*WHAT IS EXPECTED*.
Could you please reproduce every record below exactly, leaving out the pictures?

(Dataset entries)

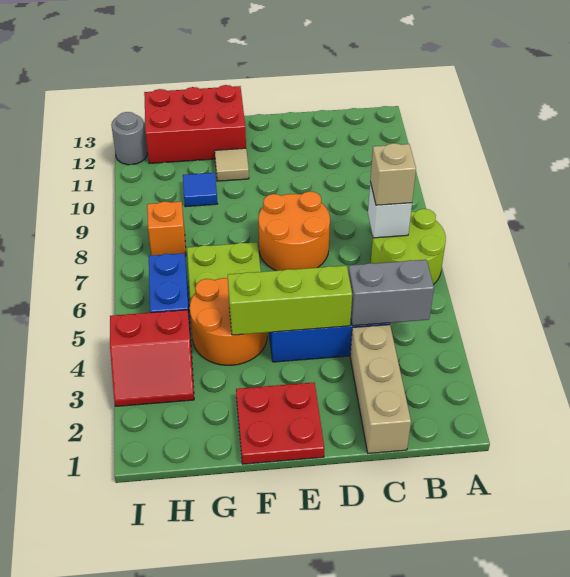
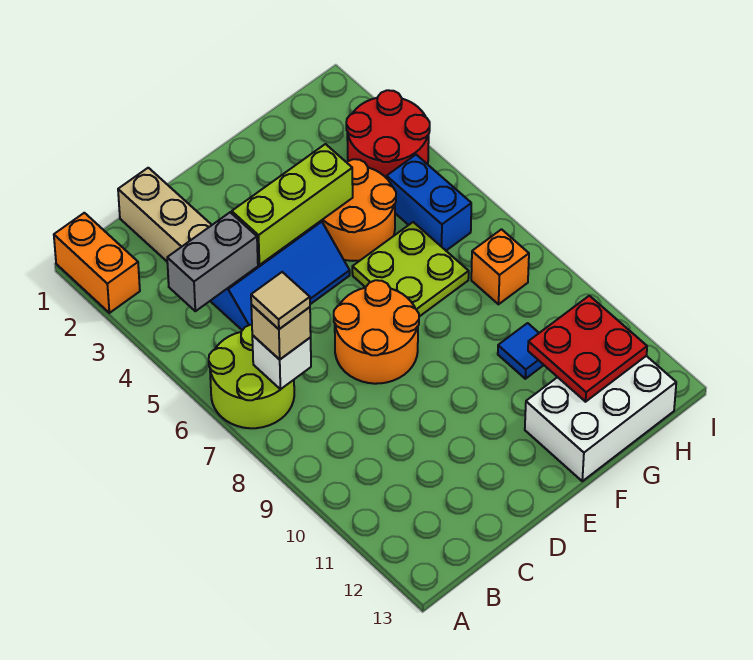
none -> orange 1x2 brick [54,213,140,313]
red 2x2 plate [236,382,324,464] -> red 2x2 plate moved to [528,296,647,402]
tan 1x1 tile [215,148,249,181] -> tan 1x1 tile moved to [251,272,310,329]
red 2x3 brick [144,85,246,164] -> white 2x3 brick [525,356,676,481]
red 2x2 slope [110,310,194,406] -> red 2x2 round brick [346,90,430,178]
grey 1x1 round brick [111,112,147,165] -> none

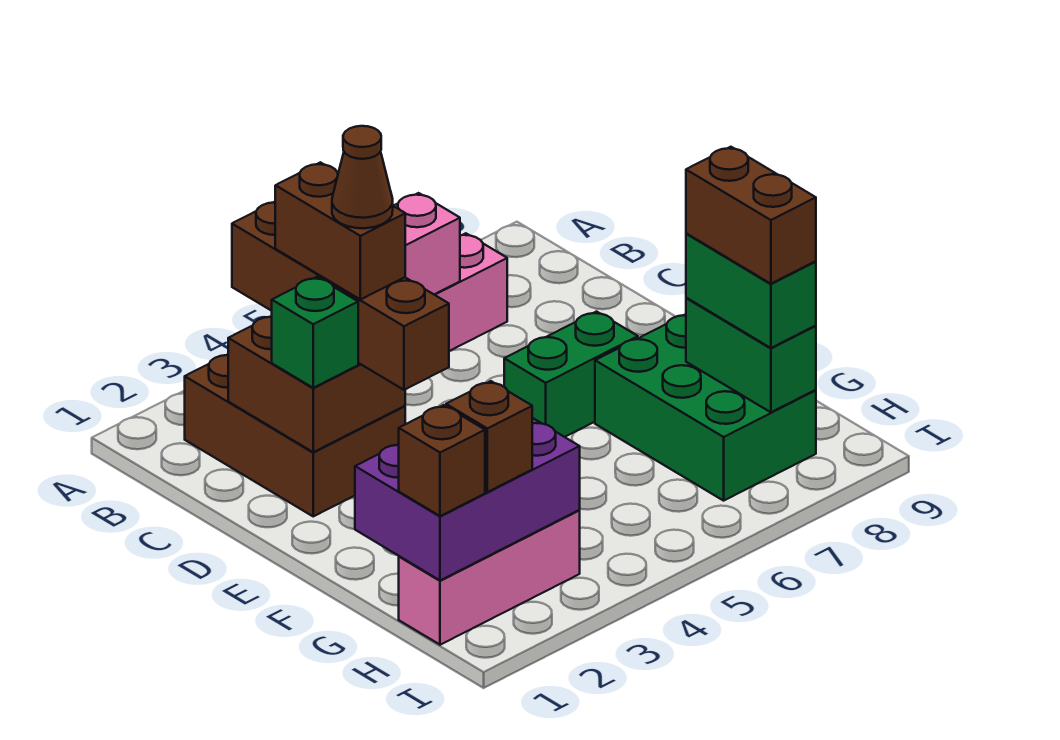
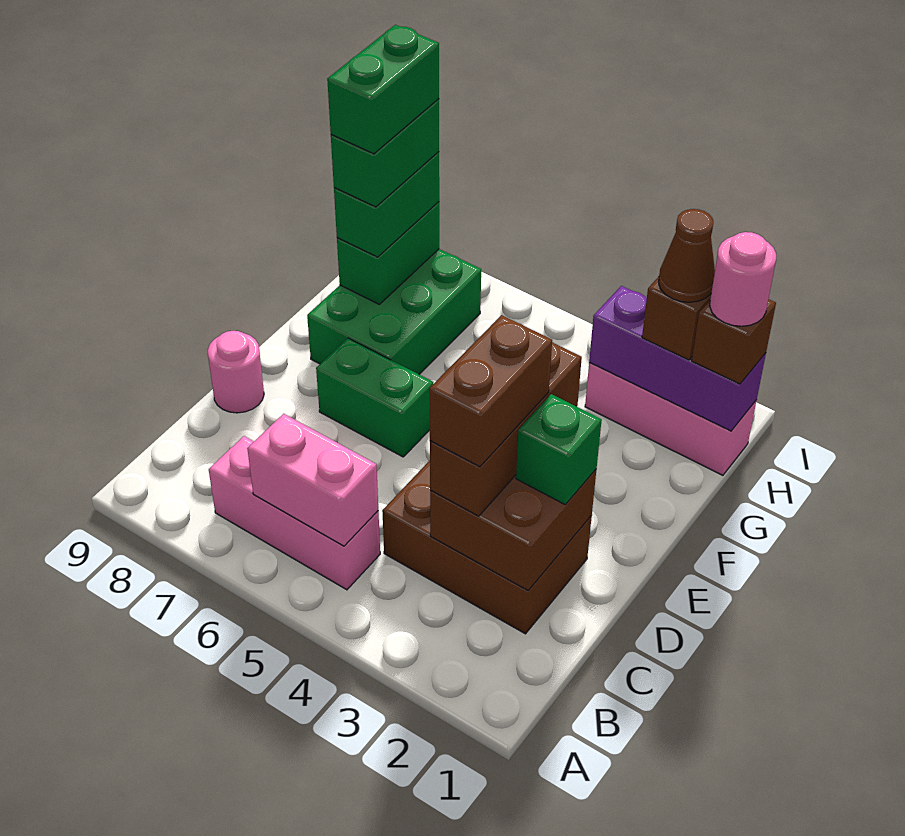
brown 2x3 brick [185,354,405,516] -> brown 2x3 brick turned to [382,461,592,634]
brown 1x4 brick [232,202,449,390] -> brown 1x3 brick [430,342,582,516]
brown 1x1 cone [332,126,393,228] -> brown 1x1 cone moved to [659,209,715,302]
none -> pink 1x1 round brick [208,331,264,413]
purple 2x3 brick [355,418,580,580] -> purple 1x3 brick [589,286,766,431]
brown 1x2 brick [686,147,816,284] -> green 1x2 brick [331,99,439,207]
none -> green 1x2 brick [327,25,439,154]
none -> pink 1x1 round brick [710,232,776,326]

*RESPONSE BOX*.
none -> orange 1x2 brick [54,213,140,313]
red 2x2 plate [236,382,324,464] -> red 2x2 plate moved to [528,296,647,402]
tan 1x1 tile [215,148,249,181] -> tan 1x1 tile moved to [251,272,310,329]
red 2x3 brick [144,85,246,164] -> white 2x3 brick [525,356,676,481]
red 2x2 slope [110,310,194,406] -> red 2x2 round brick [346,90,430,178]
grey 1x1 round brick [111,112,147,165] -> none

brown 2x3 brick [185,354,405,516] -> brown 2x3 brick turned to [382,461,592,634]
brown 1x4 brick [232,202,449,390] -> brown 1x3 brick [430,342,582,516]
brown 1x1 cone [332,126,393,228] -> brown 1x1 cone moved to [659,209,715,302]
none -> pink 1x1 round brick [208,331,264,413]
purple 2x3 brick [355,418,580,580] -> purple 1x3 brick [589,286,766,431]
brown 1x2 brick [686,147,816,284] -> green 1x2 brick [331,99,439,207]
none -> green 1x2 brick [327,25,439,154]
none -> pink 1x1 round brick [710,232,776,326]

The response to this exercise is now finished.